- **PROMPT**: From the entries below, copy exactly the lines from the one that contains "BT1: 3.7V (plus" through the one that contains "U7 pin SDA: SDA -> none", both included, and only those.

- **INPUT**:
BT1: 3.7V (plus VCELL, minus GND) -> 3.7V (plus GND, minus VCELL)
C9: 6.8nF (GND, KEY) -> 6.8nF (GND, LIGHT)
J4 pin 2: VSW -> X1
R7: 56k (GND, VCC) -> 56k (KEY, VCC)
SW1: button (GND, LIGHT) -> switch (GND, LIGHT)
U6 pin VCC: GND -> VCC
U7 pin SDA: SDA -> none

--

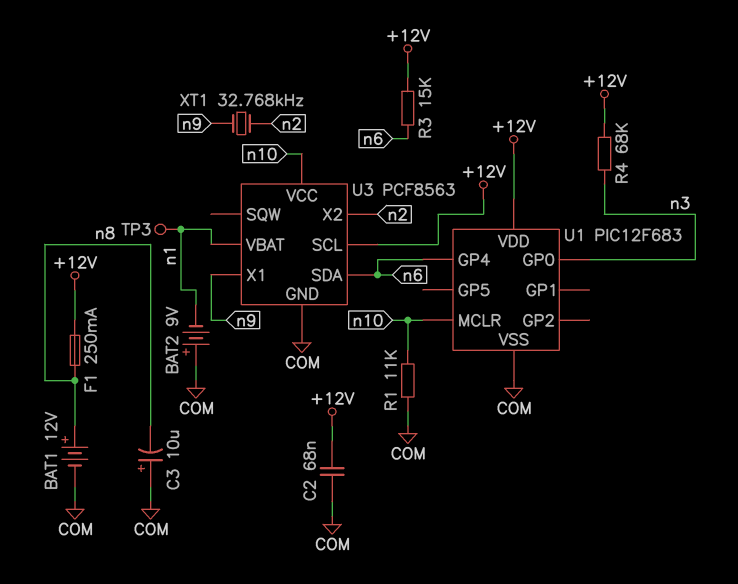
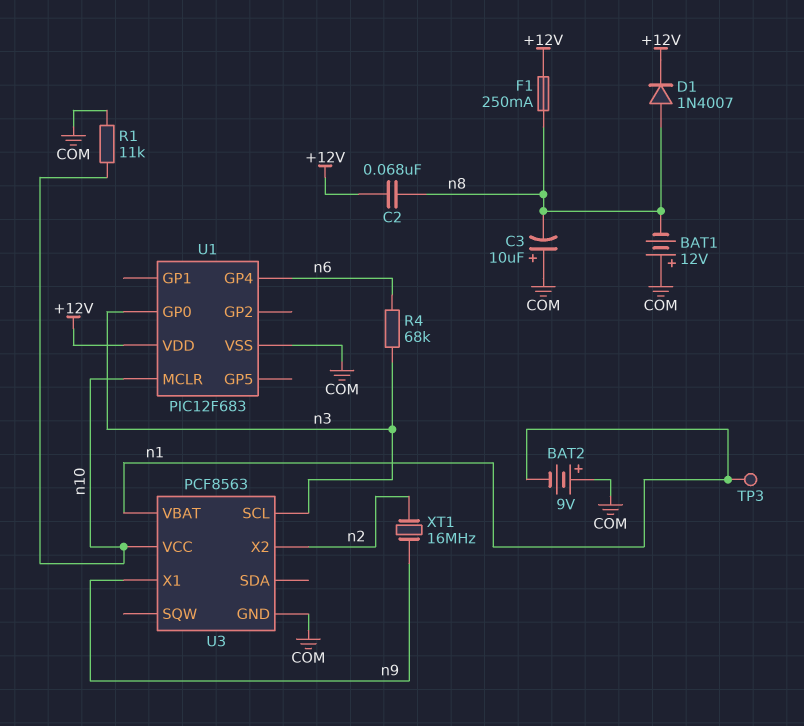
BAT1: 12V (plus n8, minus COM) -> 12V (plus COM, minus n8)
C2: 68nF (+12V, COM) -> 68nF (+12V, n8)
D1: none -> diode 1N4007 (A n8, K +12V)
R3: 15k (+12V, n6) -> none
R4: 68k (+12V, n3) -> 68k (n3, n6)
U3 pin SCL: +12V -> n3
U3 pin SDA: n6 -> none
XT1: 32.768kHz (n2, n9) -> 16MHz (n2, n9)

- **EXERCISE RESPONSE**:
BT1: 3.7V (plus VCELL, minus GND) -> 3.7V (plus GND, minus VCELL)
C9: 6.8nF (GND, KEY) -> 6.8nF (GND, LIGHT)
J4 pin 2: VSW -> X1
R7: 56k (GND, VCC) -> 56k (KEY, VCC)
SW1: button (GND, LIGHT) -> switch (GND, LIGHT)
U6 pin VCC: GND -> VCC
U7 pin SDA: SDA -> none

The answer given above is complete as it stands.